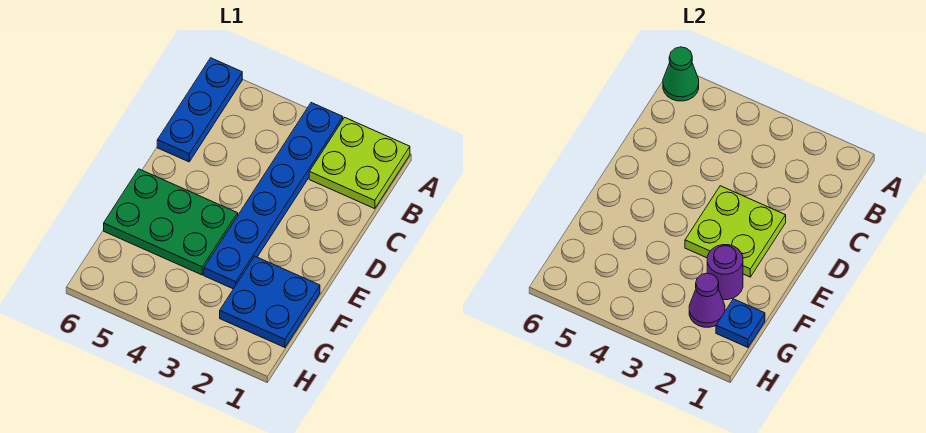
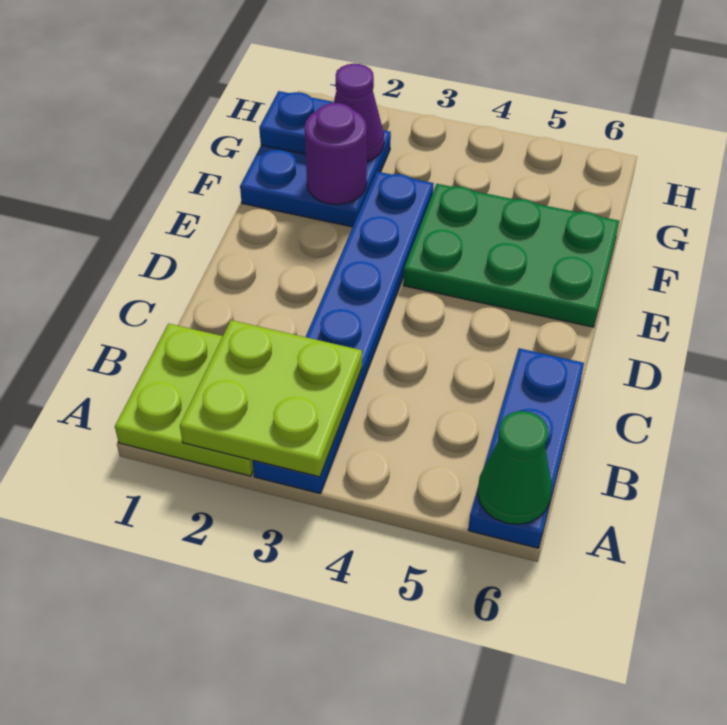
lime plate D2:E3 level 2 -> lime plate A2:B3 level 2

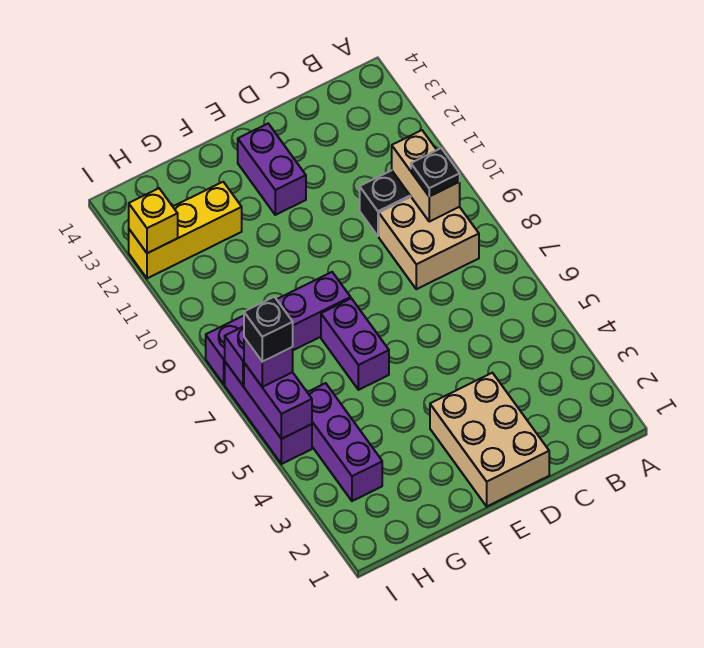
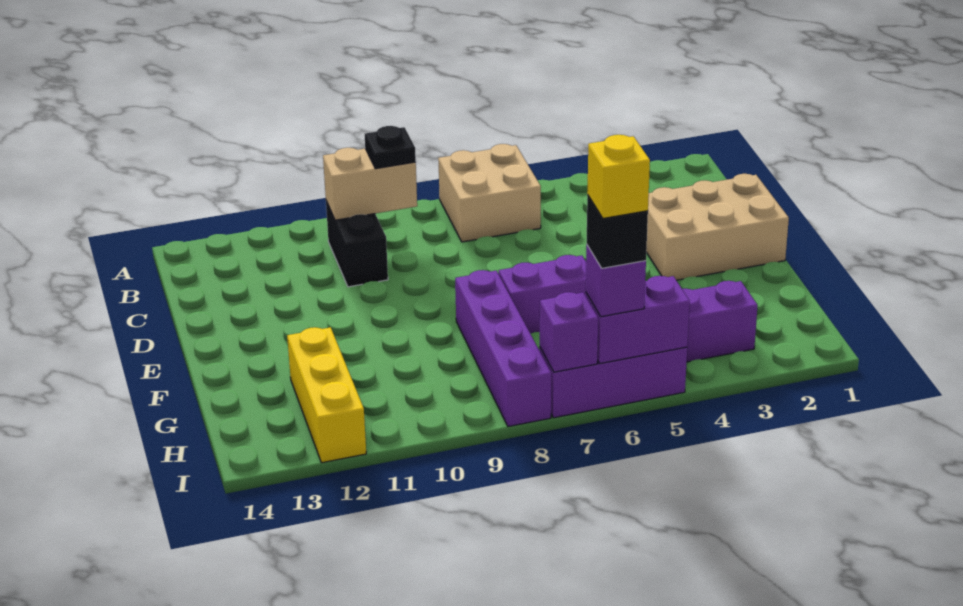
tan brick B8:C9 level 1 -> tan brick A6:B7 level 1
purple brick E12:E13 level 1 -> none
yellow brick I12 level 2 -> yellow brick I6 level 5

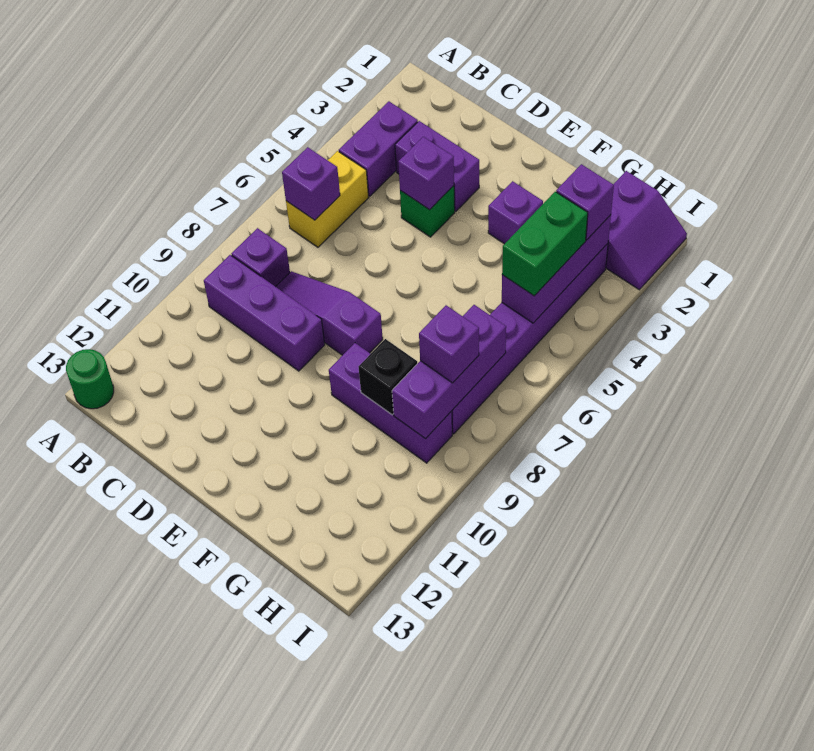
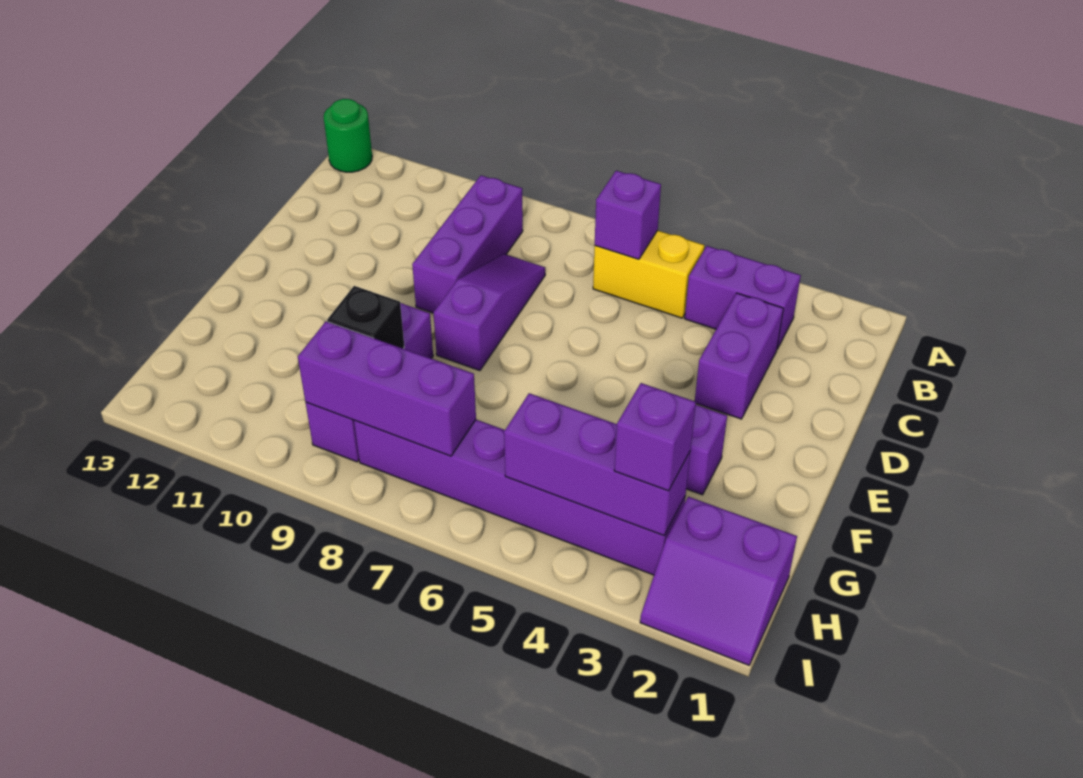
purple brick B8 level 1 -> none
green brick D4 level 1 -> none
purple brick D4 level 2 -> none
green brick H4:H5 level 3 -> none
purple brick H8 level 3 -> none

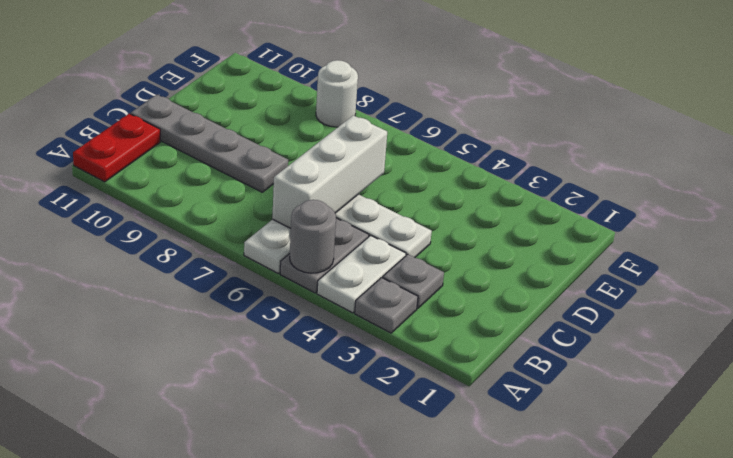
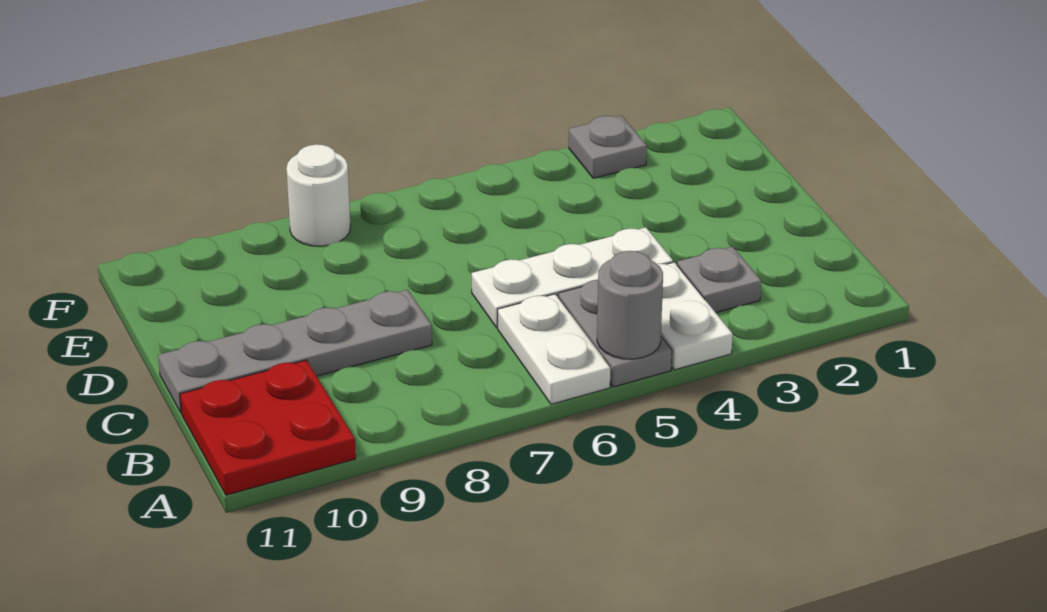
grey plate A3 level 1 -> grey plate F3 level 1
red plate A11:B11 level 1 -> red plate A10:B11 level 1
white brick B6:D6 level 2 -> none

- - - - -

Transcribe exactly the span of lines that opens with the line holding "purple brick D4 level 2 -> none" and closes with the last line of the entries above. Omit pictures.

▶ Answer to this task:
purple brick D4 level 2 -> none
green brick H4:H5 level 3 -> none
purple brick H8 level 3 -> none

grey plate A3 level 1 -> grey plate F3 level 1
red plate A11:B11 level 1 -> red plate A10:B11 level 1
white brick B6:D6 level 2 -> none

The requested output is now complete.